• **WHAT YOU SHOULD DO**: Set down exactly the lines in the records below that run from the line with "IC11: AND (in" to the line with "R4: 330k (AGND, W24) -> 220 (AGND, W24)", inclusive, and nothing more.

##### TASK INPUT #####

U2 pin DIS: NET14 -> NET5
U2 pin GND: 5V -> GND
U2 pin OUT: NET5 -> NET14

#####
##### TASK INPUT #####

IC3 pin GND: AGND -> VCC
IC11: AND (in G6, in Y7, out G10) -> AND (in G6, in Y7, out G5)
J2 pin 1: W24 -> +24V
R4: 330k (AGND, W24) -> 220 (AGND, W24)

#####
##### TASK INPUT #####

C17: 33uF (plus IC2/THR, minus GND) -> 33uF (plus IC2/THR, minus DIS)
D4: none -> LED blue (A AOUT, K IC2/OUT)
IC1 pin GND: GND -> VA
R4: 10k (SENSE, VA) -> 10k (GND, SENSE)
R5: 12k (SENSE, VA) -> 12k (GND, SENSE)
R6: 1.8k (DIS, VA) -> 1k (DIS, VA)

#####

• **WRITTEN SOLUTION**:
IC11: AND (in G6, in Y7, out G10) -> AND (in G6, in Y7, out G5)
J2 pin 1: W24 -> +24V
R4: 330k (AGND, W24) -> 220 (AGND, W24)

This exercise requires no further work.